### Dataset extract ###
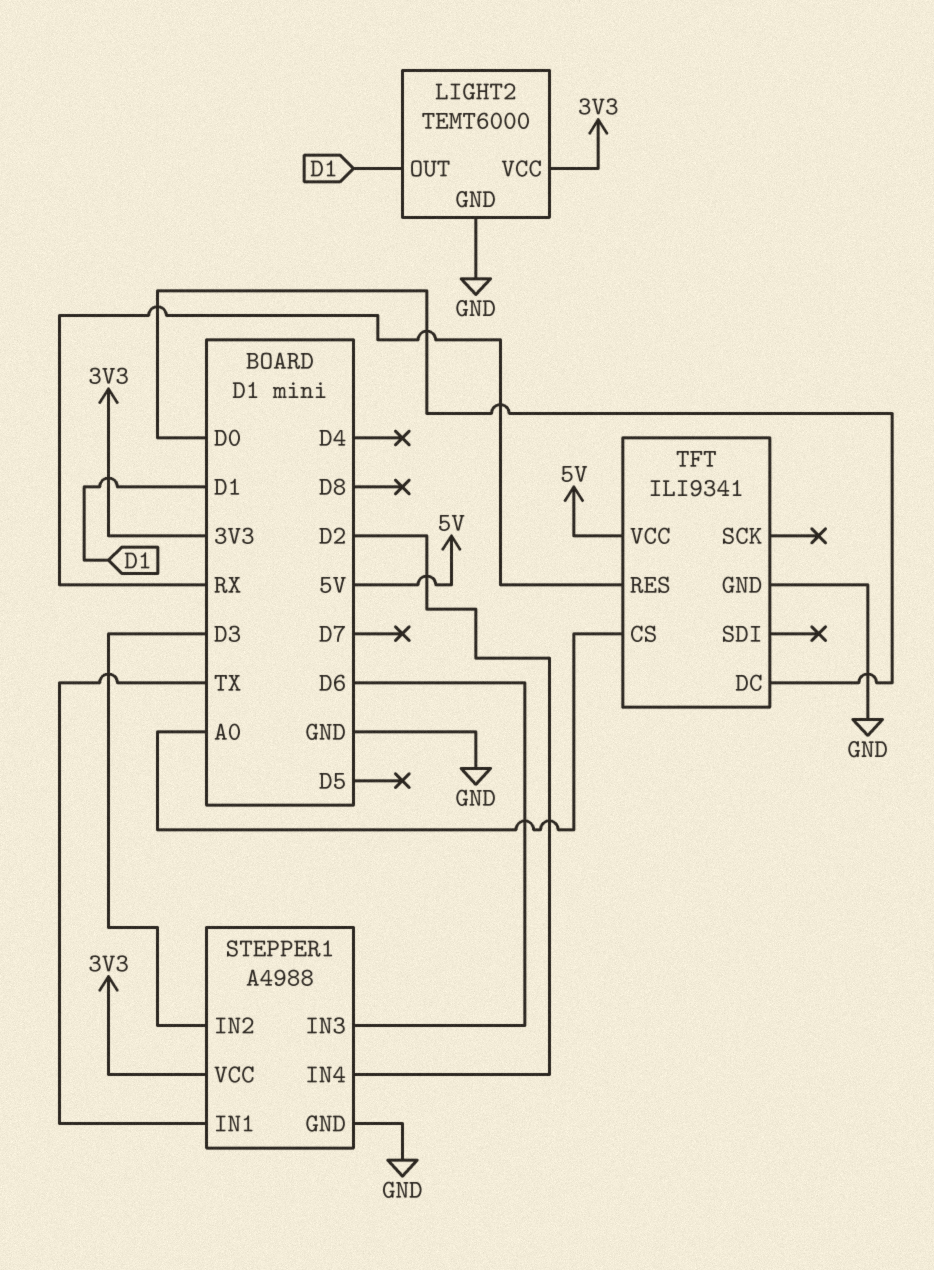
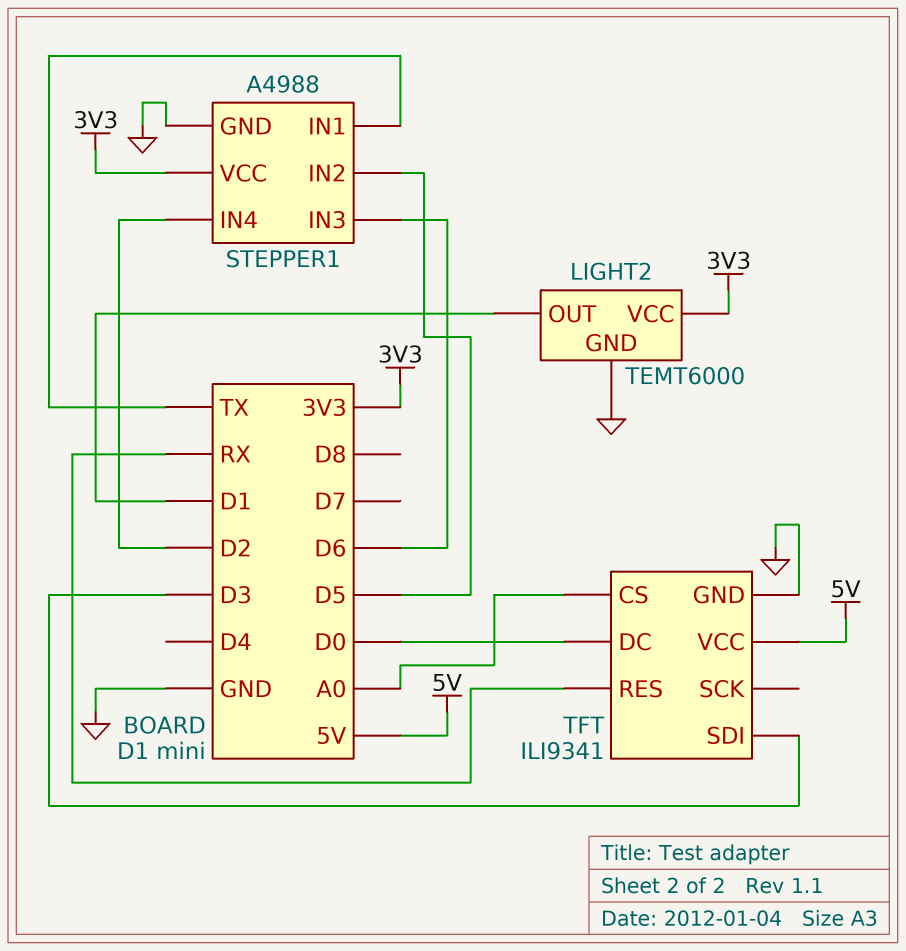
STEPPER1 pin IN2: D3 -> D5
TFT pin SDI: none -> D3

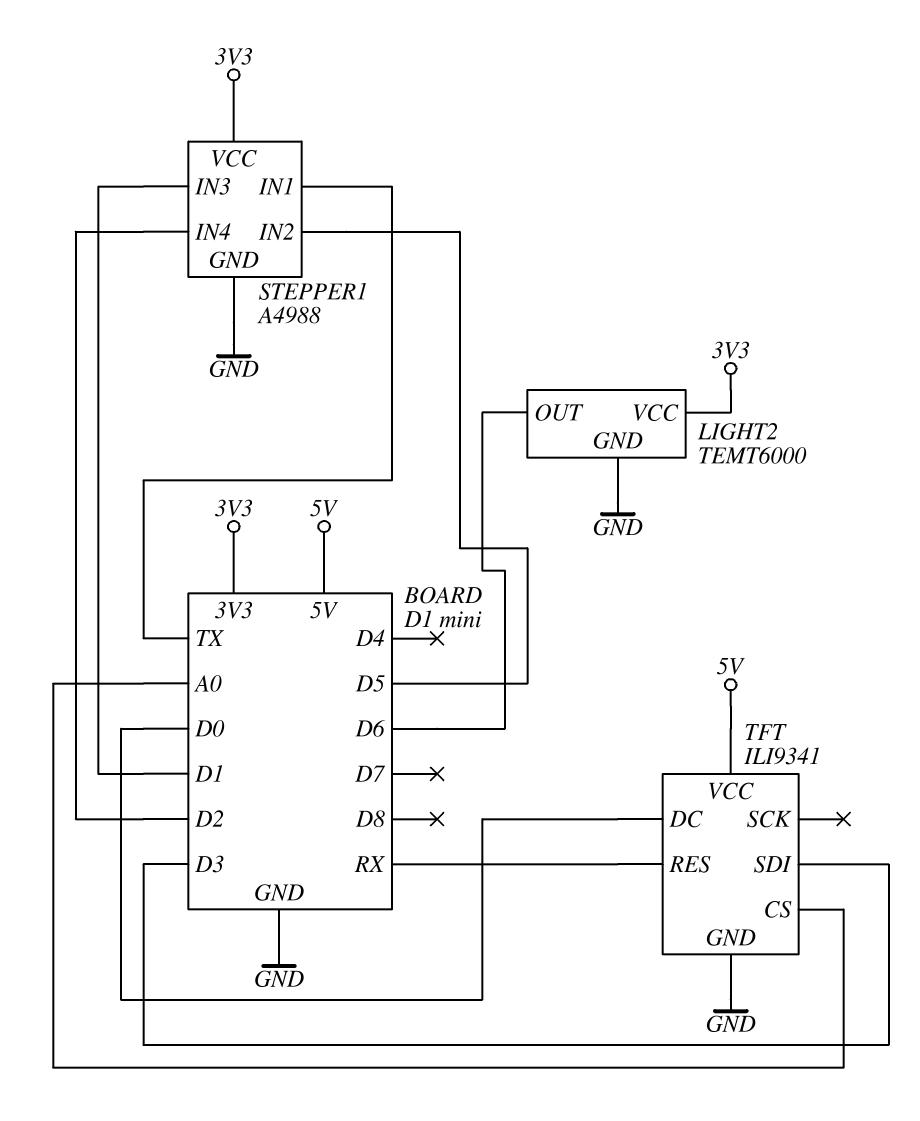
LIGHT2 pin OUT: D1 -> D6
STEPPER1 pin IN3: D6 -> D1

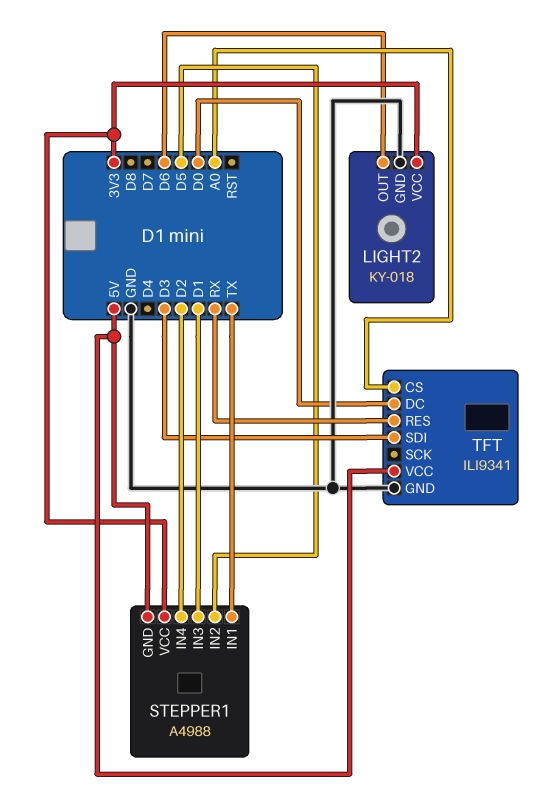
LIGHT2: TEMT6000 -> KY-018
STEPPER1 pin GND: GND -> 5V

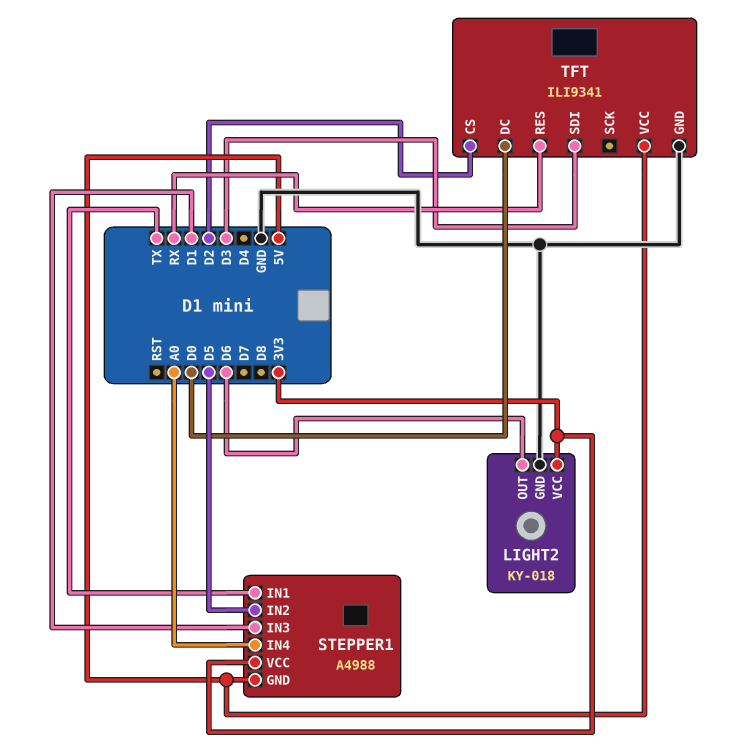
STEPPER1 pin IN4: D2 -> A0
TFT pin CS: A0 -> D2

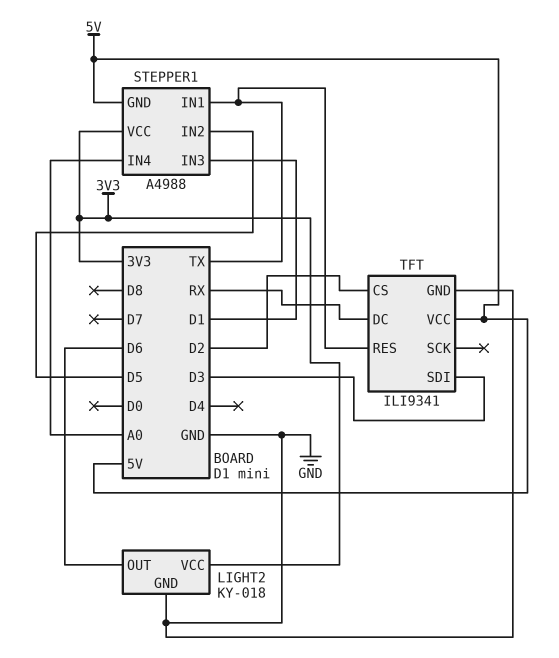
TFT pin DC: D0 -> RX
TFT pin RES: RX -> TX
###
### Dataset extract ###
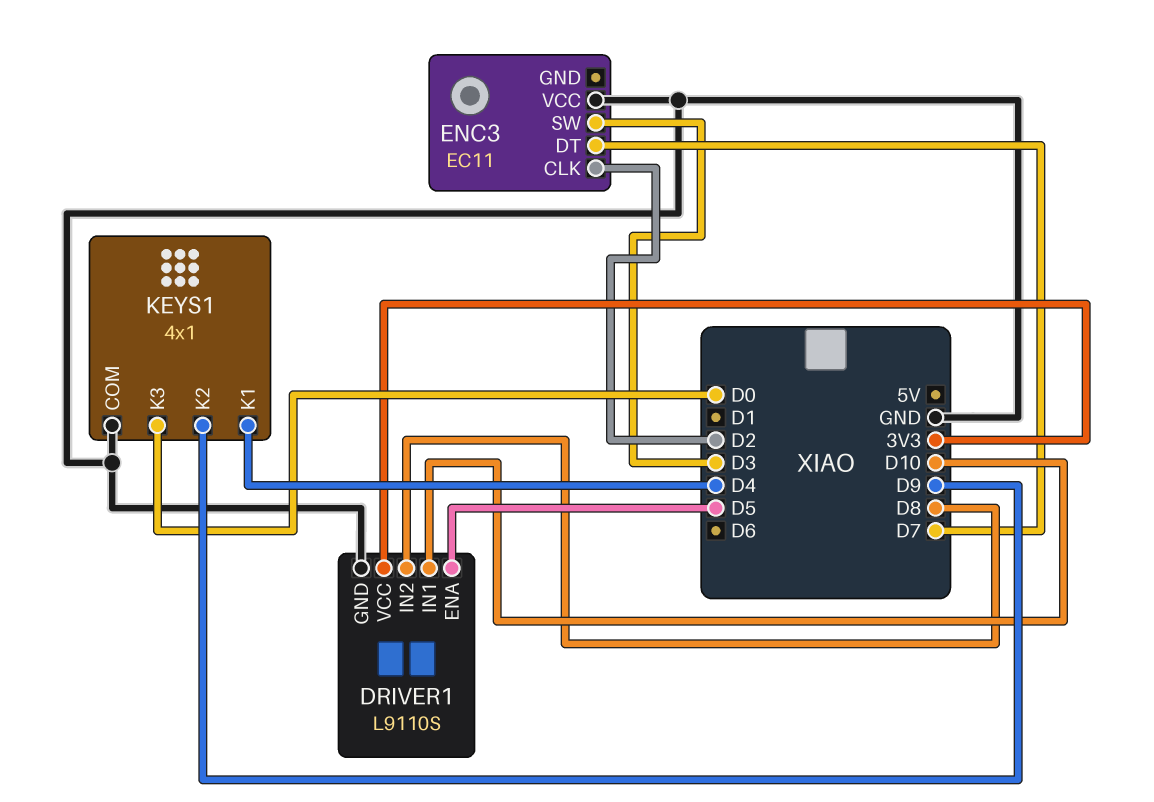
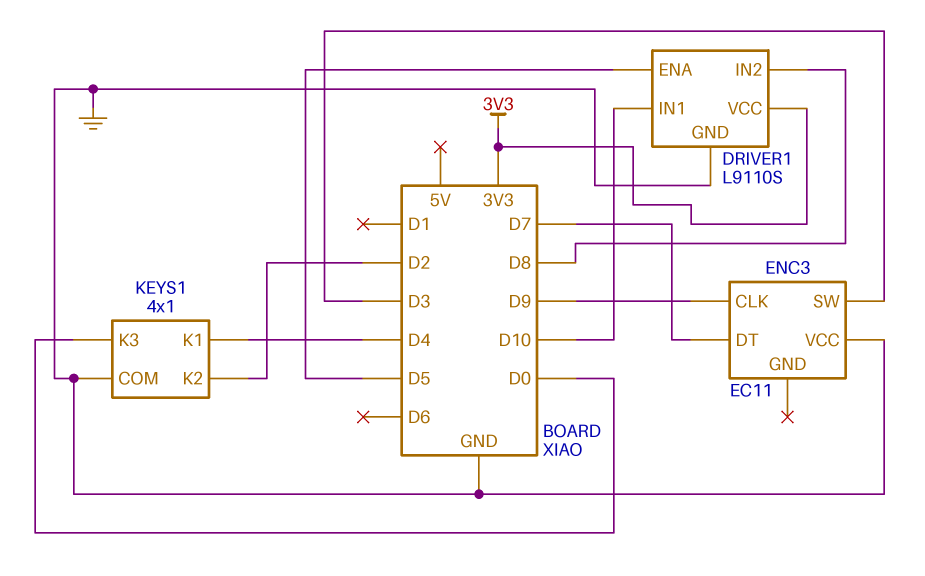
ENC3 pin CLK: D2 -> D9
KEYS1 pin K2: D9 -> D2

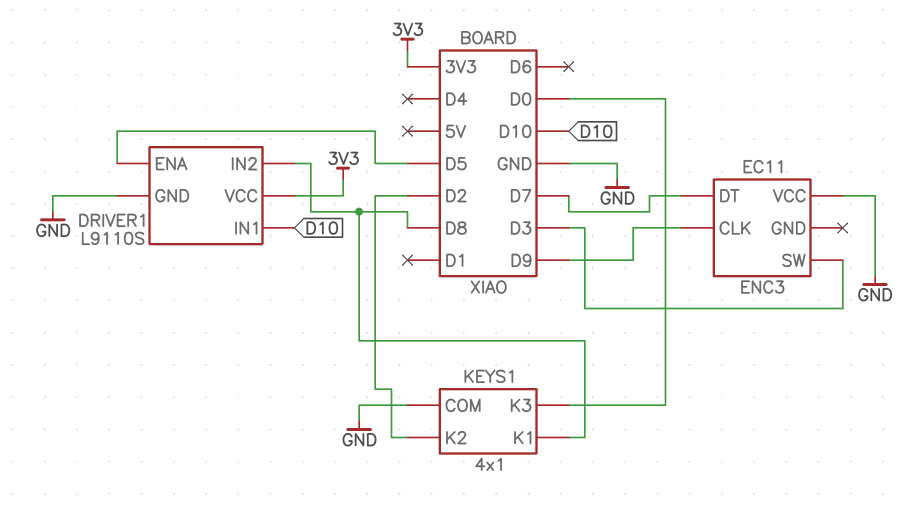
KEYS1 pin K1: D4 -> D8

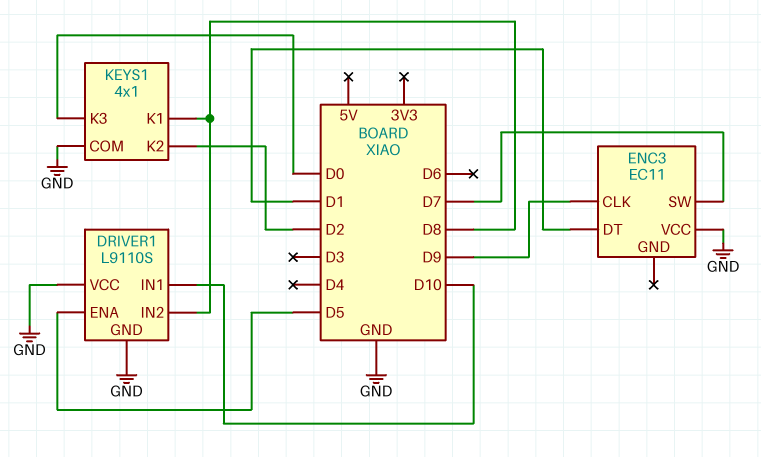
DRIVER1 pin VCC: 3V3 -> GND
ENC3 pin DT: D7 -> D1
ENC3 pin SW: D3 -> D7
###
Your reply is to be an exact repeat of the listing above from the line holding "TFT pin SDI: none -> D3" down to the line holding "TFT pin RES: RX -> TX", ends included, pictures excluded.

• Task result:
TFT pin SDI: none -> D3

LIGHT2 pin OUT: D1 -> D6
STEPPER1 pin IN3: D6 -> D1

LIGHT2: TEMT6000 -> KY-018
STEPPER1 pin GND: GND -> 5V

STEPPER1 pin IN4: D2 -> A0
TFT pin CS: A0 -> D2

TFT pin DC: D0 -> RX
TFT pin RES: RX -> TX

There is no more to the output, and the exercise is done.